(Collected data entries)

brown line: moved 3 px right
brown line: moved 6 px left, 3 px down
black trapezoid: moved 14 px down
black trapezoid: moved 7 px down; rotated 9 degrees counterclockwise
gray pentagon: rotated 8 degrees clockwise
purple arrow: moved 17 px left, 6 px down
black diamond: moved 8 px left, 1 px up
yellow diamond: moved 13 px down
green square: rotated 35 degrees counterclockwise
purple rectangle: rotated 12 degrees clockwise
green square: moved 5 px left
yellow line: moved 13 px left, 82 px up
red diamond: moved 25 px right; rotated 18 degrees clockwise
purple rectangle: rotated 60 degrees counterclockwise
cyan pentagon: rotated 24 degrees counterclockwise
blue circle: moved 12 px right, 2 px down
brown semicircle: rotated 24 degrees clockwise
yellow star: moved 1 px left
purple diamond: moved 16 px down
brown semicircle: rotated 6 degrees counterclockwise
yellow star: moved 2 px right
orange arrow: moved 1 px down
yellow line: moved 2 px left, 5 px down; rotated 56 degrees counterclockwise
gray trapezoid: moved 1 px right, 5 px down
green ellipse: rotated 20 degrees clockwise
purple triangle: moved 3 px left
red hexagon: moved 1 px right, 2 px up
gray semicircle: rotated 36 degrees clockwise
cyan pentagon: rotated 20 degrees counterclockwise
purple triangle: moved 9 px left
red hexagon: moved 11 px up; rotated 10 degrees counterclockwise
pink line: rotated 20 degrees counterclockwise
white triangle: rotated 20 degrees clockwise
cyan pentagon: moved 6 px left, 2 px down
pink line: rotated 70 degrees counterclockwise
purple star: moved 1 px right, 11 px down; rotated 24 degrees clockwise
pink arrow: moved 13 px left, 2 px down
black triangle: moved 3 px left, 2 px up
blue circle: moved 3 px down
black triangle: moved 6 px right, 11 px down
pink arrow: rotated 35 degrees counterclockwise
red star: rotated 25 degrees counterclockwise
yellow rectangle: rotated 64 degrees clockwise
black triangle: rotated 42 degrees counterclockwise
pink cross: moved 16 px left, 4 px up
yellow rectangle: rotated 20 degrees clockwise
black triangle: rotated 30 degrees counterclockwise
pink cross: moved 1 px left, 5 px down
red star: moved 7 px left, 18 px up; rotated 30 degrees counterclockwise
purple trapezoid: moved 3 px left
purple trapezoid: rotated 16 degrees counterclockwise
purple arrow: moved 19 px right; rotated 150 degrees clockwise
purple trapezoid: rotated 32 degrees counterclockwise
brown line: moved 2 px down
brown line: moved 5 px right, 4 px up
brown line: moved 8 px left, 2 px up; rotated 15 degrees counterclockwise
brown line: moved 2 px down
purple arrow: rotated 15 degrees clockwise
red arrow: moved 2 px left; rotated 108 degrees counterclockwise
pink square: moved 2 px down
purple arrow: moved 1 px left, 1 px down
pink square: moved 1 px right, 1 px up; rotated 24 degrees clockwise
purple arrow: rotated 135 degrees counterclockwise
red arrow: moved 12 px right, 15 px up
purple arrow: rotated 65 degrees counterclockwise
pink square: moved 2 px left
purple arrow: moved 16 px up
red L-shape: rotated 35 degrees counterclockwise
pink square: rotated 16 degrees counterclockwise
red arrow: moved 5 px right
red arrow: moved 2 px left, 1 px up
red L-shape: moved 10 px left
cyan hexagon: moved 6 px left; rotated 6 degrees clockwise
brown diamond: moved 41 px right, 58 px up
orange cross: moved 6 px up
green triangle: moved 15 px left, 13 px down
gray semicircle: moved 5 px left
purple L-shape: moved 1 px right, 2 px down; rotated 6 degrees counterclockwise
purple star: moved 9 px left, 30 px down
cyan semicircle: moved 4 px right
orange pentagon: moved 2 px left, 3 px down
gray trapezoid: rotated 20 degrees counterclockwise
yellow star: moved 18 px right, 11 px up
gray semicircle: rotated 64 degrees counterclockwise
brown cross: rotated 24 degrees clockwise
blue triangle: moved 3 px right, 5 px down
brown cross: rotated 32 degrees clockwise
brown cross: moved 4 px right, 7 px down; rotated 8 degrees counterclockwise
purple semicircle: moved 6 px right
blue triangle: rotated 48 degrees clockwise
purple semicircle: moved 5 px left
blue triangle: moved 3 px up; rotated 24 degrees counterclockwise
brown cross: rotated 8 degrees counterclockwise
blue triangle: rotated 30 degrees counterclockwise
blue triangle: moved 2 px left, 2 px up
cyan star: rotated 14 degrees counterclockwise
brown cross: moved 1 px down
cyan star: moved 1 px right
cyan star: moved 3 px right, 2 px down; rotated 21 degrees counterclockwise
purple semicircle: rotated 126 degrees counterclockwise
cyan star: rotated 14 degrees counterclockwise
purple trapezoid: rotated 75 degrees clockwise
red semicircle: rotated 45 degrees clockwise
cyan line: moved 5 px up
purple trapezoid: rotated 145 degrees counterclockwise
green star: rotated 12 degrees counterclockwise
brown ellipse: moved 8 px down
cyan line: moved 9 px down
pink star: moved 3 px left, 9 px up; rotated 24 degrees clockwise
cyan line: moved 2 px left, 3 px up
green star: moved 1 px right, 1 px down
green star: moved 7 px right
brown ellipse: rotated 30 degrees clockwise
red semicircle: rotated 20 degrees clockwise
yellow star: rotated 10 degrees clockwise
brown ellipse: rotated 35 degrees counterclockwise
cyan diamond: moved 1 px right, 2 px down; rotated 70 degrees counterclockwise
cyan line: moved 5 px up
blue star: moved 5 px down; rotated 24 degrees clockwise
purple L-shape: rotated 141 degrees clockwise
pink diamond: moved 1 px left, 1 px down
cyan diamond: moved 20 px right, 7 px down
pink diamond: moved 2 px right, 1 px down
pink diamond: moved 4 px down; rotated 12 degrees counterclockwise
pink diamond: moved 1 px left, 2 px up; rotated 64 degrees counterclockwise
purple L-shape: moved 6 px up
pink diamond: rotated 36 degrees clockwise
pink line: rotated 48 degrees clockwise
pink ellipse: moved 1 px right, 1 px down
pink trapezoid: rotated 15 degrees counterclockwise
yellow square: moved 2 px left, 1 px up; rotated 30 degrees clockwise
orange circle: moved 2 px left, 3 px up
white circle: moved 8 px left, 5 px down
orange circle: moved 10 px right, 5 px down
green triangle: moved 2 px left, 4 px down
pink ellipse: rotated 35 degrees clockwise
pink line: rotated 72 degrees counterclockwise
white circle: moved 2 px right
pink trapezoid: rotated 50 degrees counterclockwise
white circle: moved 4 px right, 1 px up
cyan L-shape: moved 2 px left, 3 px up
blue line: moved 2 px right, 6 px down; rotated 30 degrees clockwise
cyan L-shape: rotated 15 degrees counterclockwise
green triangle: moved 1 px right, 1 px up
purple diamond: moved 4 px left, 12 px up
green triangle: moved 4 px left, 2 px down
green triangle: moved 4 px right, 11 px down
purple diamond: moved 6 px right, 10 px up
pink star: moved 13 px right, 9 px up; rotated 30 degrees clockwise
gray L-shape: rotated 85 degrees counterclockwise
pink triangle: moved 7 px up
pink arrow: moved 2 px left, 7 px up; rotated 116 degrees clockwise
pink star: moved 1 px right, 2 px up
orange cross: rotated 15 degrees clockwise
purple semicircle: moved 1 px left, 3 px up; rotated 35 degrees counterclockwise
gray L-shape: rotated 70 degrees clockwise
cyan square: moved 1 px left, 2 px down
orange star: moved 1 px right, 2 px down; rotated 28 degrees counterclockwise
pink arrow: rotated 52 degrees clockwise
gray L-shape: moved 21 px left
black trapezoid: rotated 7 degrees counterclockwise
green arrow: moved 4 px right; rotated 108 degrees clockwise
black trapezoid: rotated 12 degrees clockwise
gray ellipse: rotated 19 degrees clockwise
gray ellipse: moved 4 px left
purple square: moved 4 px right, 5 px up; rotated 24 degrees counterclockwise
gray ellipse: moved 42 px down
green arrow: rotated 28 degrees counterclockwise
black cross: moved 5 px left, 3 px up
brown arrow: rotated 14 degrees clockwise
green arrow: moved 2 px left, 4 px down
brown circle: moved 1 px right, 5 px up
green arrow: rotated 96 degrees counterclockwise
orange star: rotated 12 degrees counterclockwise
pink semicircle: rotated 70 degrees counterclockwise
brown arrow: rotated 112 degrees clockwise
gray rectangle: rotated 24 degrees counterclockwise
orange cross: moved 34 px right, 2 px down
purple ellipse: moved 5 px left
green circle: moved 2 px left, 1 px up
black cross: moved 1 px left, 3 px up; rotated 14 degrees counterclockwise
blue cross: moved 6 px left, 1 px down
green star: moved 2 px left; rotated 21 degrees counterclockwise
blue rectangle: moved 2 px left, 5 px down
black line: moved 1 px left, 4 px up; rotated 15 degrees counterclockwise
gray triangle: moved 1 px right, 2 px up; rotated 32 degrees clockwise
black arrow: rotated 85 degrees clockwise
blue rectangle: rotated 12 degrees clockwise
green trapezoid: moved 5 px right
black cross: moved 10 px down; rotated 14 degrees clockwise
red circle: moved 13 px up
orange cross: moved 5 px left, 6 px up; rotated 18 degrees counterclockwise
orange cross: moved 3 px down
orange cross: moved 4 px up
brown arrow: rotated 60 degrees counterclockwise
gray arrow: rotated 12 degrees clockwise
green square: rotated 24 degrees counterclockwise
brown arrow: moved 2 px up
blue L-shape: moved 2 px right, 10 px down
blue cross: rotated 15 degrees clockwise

What the task requires ->
Can you reproduce the listing above verbatim, from its first line through the line containing "green square: moved 5 px left", with both ends included?

Result ->
brown line: moved 3 px right
brown line: moved 6 px left, 3 px down
black trapezoid: moved 14 px down
black trapezoid: moved 7 px down; rotated 9 degrees counterclockwise
gray pentagon: rotated 8 degrees clockwise
purple arrow: moved 17 px left, 6 px down
black diamond: moved 8 px left, 1 px up
yellow diamond: moved 13 px down
green square: rotated 35 degrees counterclockwise
purple rectangle: rotated 12 degrees clockwise
green square: moved 5 px left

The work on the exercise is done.